===== Input material

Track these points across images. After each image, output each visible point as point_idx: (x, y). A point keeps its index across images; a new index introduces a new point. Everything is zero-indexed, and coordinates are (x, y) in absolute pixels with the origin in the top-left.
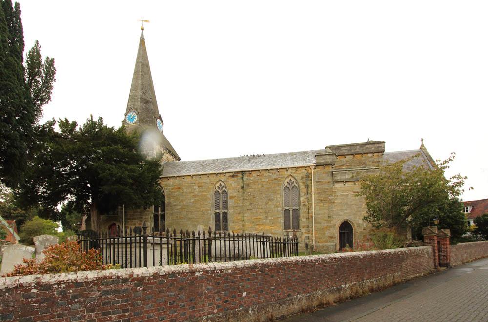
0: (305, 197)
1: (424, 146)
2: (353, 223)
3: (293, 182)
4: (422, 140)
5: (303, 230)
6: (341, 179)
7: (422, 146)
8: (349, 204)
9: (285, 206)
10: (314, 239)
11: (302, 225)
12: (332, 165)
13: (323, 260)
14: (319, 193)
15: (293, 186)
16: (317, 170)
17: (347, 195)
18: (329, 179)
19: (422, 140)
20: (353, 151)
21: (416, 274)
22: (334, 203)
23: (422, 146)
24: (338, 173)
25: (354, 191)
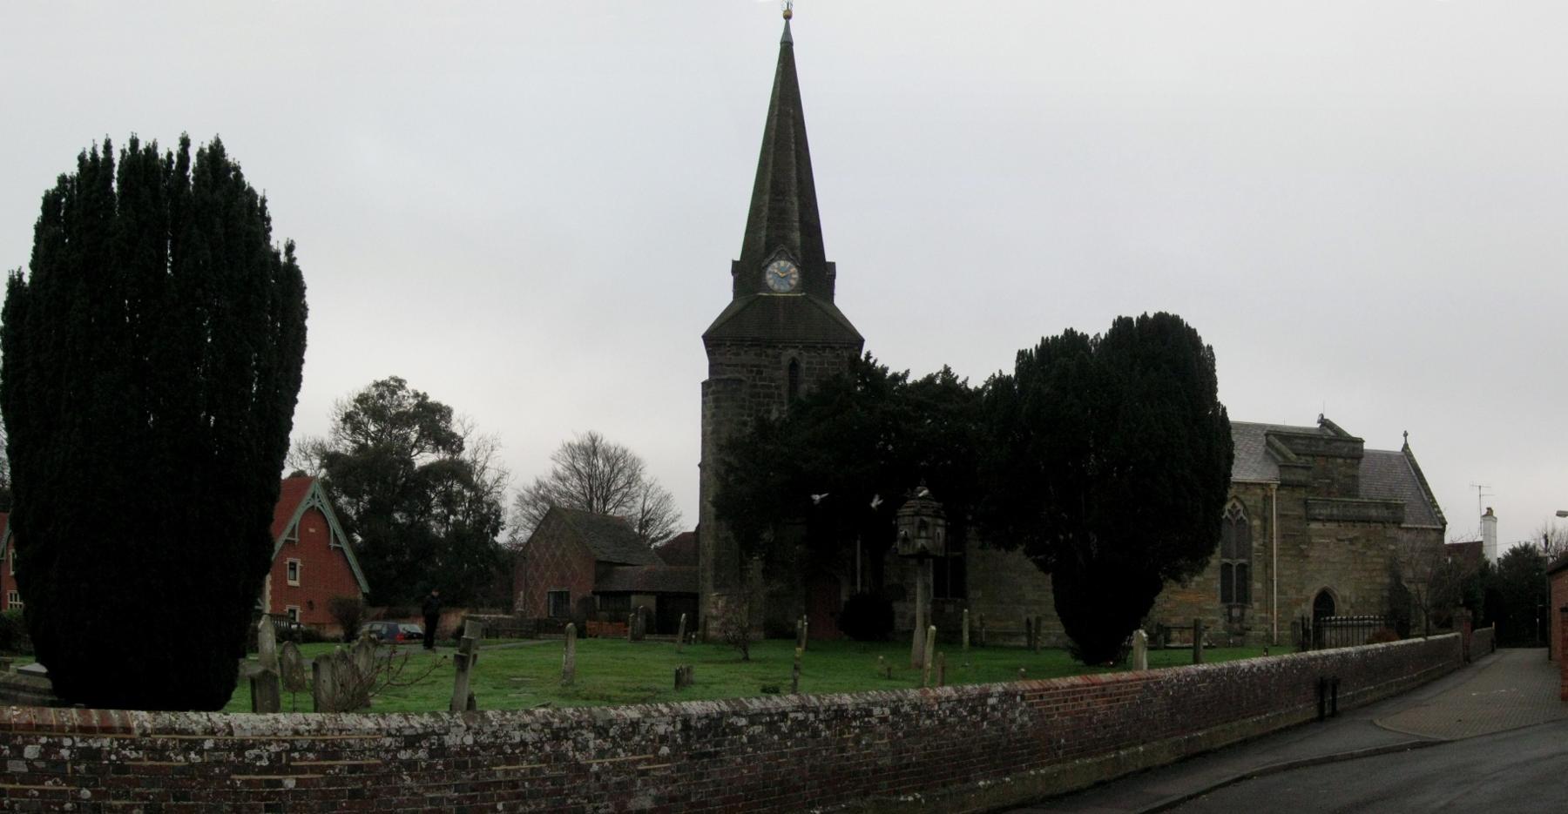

==========

Set problem ->
Count the rows above that contain the word "each", and reply with only that number.

Result ->
1